### [EXERCISE DIRECTIONS]
Could you filter the rows below and copy every line that contains the string "road"? Case counts.

### [DATASET ENTRIES]

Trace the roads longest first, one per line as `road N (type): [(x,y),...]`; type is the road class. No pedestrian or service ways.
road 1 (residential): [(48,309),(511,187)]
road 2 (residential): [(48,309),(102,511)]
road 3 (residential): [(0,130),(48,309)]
==
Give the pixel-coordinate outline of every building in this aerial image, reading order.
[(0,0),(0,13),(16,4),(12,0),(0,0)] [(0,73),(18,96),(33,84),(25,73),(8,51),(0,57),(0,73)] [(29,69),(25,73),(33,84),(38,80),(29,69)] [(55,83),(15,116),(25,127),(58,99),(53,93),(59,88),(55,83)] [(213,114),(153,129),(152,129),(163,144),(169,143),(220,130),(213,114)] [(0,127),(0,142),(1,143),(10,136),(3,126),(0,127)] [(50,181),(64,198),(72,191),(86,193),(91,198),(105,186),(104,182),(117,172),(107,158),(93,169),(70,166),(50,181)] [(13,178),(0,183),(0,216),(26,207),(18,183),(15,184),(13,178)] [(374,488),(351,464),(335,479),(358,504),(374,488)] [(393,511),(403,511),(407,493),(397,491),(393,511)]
* * *
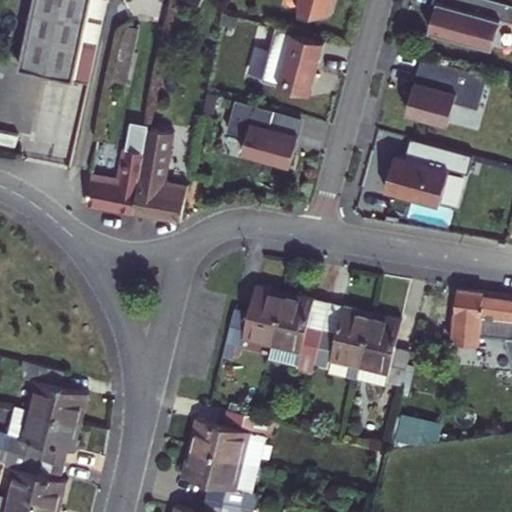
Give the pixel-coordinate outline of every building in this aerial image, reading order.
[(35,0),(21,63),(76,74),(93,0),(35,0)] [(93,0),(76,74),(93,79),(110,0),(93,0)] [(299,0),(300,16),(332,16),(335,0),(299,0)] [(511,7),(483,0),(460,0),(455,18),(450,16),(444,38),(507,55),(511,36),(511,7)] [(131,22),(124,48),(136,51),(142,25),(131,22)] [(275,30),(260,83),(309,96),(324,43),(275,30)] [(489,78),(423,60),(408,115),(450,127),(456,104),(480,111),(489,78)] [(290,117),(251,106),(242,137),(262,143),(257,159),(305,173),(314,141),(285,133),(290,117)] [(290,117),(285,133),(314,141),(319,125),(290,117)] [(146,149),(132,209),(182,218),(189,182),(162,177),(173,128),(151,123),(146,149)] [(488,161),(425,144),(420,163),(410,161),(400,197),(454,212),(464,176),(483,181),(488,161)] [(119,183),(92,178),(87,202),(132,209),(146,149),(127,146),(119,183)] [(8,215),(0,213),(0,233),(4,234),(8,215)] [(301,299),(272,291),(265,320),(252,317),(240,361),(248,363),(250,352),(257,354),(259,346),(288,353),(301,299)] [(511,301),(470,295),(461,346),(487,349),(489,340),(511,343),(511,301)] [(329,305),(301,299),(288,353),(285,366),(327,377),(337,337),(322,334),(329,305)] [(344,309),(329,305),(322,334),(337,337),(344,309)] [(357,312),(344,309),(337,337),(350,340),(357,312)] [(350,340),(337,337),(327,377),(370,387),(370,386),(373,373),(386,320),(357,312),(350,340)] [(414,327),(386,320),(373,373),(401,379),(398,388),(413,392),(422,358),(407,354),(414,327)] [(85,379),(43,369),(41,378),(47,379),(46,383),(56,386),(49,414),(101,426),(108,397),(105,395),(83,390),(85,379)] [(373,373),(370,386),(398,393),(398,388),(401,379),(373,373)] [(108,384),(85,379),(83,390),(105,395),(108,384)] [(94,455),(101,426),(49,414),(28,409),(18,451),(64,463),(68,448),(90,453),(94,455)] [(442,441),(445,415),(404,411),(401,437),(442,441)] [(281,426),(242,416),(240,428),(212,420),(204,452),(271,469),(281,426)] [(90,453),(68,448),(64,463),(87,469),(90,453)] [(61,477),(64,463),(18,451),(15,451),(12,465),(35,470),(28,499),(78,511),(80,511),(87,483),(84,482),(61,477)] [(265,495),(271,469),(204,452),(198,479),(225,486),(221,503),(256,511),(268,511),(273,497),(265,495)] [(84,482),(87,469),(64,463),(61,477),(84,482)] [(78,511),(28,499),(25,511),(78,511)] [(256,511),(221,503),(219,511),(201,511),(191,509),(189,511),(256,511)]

### [ANSWER TO THIS PROBLEM]
Trace the roads longest first, one per line as `road N (type): [(x,y),...]`; type is the road class. No pedestrian or service ways.
road 1 (residential): [(48,309),(511,187)]
road 2 (residential): [(48,309),(102,511)]
road 3 (residential): [(0,130),(48,309)]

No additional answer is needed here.